Transcription, pictures excluded: write out the data below exactly.
[Opening The records section]
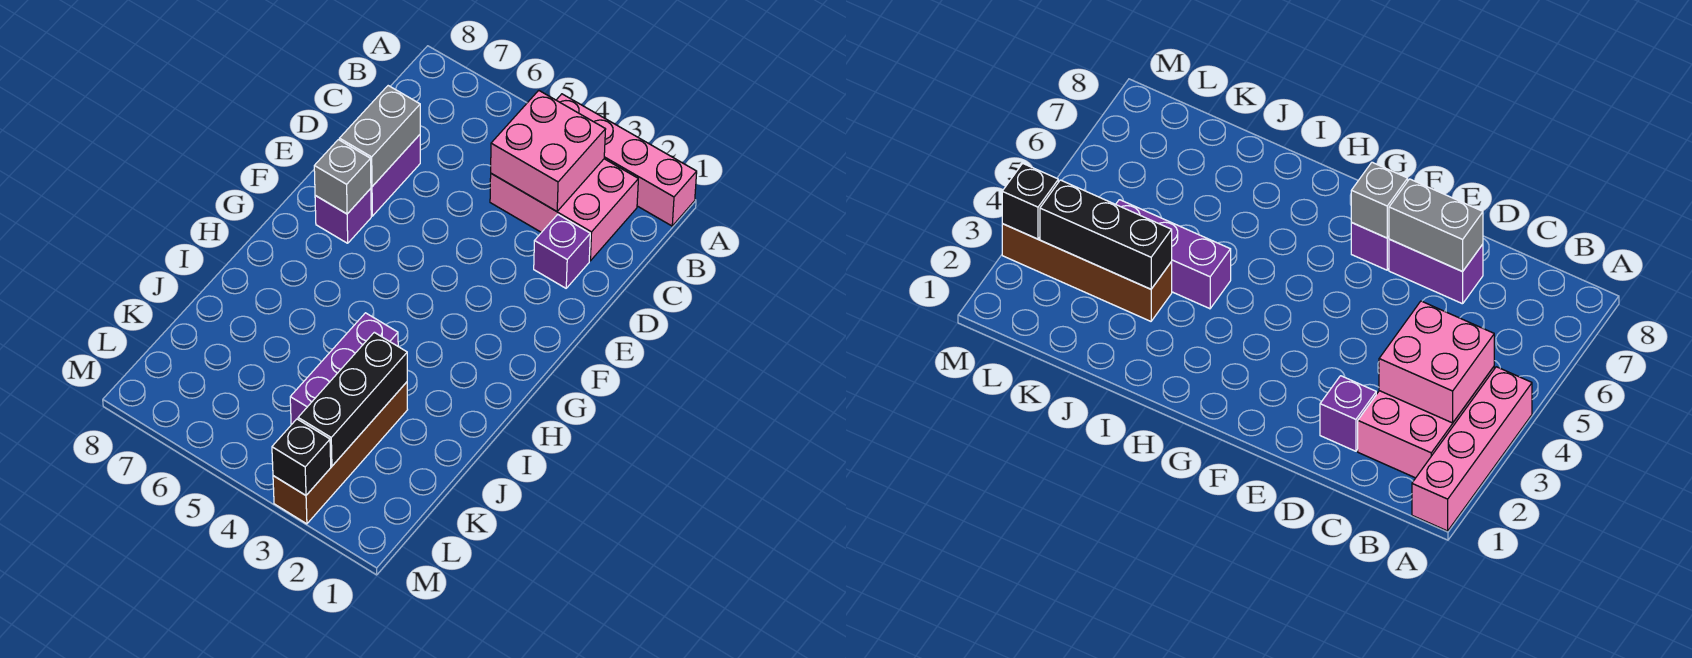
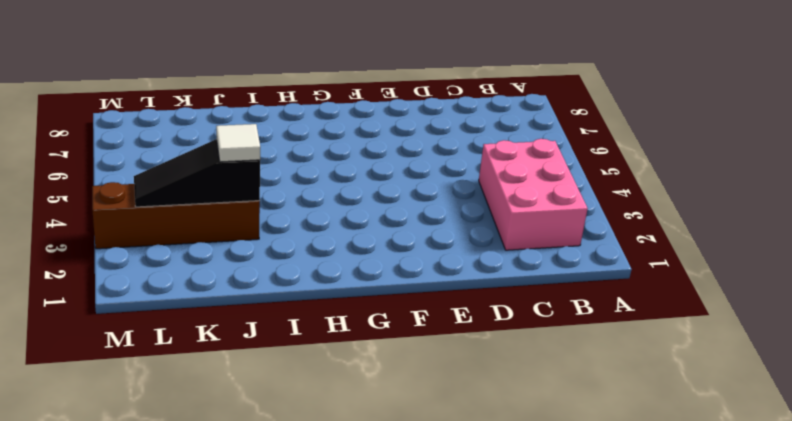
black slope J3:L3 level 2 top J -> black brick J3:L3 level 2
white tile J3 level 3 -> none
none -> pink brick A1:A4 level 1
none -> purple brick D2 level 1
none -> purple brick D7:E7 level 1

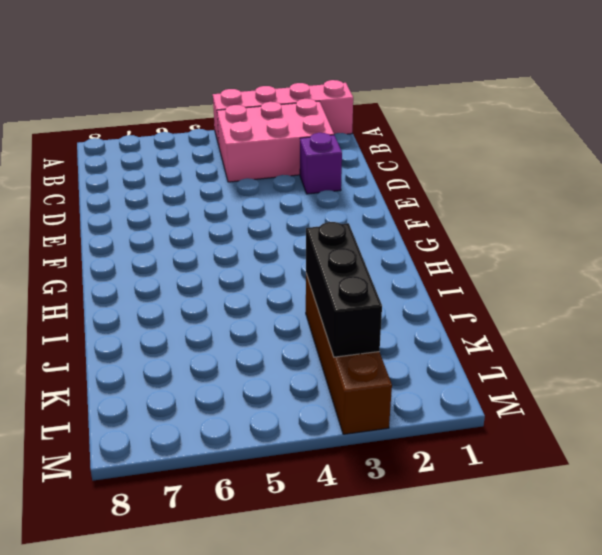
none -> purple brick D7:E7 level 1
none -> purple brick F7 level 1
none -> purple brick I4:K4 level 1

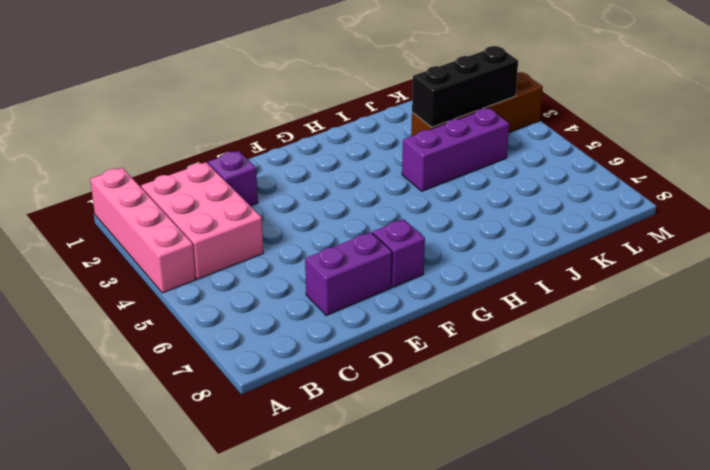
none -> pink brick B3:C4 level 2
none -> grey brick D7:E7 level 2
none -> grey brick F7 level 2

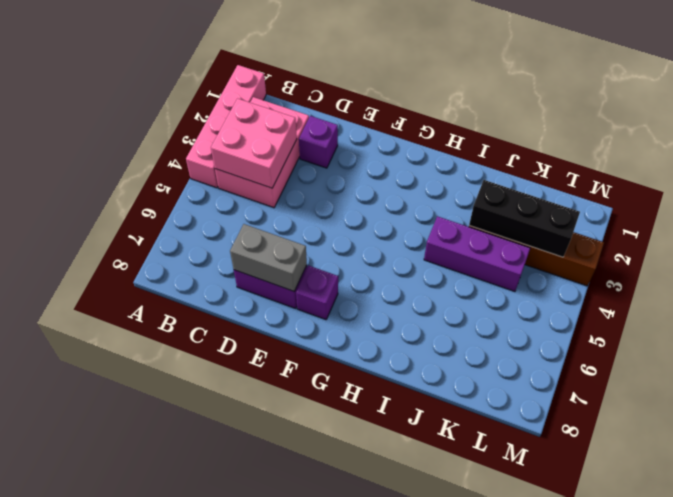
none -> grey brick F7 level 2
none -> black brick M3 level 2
[Closing The records section]
Task solution -
black slope J3:L3 level 2 top J -> black brick J3:L3 level 2
white tile J3 level 3 -> none
none -> pink brick A1:A4 level 1
none -> purple brick D2 level 1
none -> purple brick D7:E7 level 1

none -> purple brick D7:E7 level 1
none -> purple brick F7 level 1
none -> purple brick I4:K4 level 1

none -> pink brick B3:C4 level 2
none -> grey brick D7:E7 level 2
none -> grey brick F7 level 2

none -> grey brick F7 level 2
none -> black brick M3 level 2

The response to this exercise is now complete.